* ACTIVITY: In the records below, find the line with "U1 pin in+: N_13 -> N_17" and the line with "U2: none -> NAND (in N6, in N18, out N2)"; return exactly those lines and every line between them.
--- PROVIDED RECORDS ---
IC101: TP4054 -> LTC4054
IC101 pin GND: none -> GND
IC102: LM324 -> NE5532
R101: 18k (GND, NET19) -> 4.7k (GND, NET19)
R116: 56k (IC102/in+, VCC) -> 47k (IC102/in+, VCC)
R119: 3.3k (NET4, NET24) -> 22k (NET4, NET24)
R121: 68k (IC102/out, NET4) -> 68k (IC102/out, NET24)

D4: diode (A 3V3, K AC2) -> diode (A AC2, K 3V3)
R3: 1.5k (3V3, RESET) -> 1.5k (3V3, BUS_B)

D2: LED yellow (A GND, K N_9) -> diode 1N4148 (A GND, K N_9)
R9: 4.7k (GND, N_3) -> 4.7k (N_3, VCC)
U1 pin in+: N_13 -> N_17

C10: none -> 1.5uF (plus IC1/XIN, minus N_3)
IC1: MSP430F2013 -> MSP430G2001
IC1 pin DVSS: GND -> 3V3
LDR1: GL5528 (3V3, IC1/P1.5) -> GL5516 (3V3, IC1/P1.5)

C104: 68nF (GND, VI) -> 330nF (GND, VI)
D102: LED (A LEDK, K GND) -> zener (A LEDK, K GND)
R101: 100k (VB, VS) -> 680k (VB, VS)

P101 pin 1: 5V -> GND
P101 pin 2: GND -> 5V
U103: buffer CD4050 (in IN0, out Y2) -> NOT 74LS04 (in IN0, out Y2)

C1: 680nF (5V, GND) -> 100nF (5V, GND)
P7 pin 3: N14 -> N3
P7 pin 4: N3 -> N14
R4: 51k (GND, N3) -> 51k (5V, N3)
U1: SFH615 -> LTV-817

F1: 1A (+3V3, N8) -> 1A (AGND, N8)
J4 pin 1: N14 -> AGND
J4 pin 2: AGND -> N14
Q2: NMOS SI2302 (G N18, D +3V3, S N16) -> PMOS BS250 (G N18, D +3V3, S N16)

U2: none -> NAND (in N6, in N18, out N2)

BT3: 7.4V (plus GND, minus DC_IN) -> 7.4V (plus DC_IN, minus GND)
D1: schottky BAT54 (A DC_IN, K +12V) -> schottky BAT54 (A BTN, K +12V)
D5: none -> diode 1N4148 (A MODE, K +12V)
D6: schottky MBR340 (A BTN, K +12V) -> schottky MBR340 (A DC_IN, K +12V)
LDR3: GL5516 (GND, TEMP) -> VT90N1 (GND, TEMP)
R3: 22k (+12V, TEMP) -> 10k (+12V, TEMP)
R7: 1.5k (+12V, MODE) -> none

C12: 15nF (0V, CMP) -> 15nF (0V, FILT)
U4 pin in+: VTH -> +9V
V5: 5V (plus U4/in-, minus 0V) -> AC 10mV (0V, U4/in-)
---
* RESPONSE TO THIS EXERCISE:
U1 pin in+: N_13 -> N_17

C10: none -> 1.5uF (plus IC1/XIN, minus N_3)
IC1: MSP430F2013 -> MSP430G2001
IC1 pin DVSS: GND -> 3V3
LDR1: GL5528 (3V3, IC1/P1.5) -> GL5516 (3V3, IC1/P1.5)

C104: 68nF (GND, VI) -> 330nF (GND, VI)
D102: LED (A LEDK, K GND) -> zener (A LEDK, K GND)
R101: 100k (VB, VS) -> 680k (VB, VS)

P101 pin 1: 5V -> GND
P101 pin 2: GND -> 5V
U103: buffer CD4050 (in IN0, out Y2) -> NOT 74LS04 (in IN0, out Y2)

C1: 680nF (5V, GND) -> 100nF (5V, GND)
P7 pin 3: N14 -> N3
P7 pin 4: N3 -> N14
R4: 51k (GND, N3) -> 51k (5V, N3)
U1: SFH615 -> LTV-817

F1: 1A (+3V3, N8) -> 1A (AGND, N8)
J4 pin 1: N14 -> AGND
J4 pin 2: AGND -> N14
Q2: NMOS SI2302 (G N18, D +3V3, S N16) -> PMOS BS250 (G N18, D +3V3, S N16)

U2: none -> NAND (in N6, in N18, out N2)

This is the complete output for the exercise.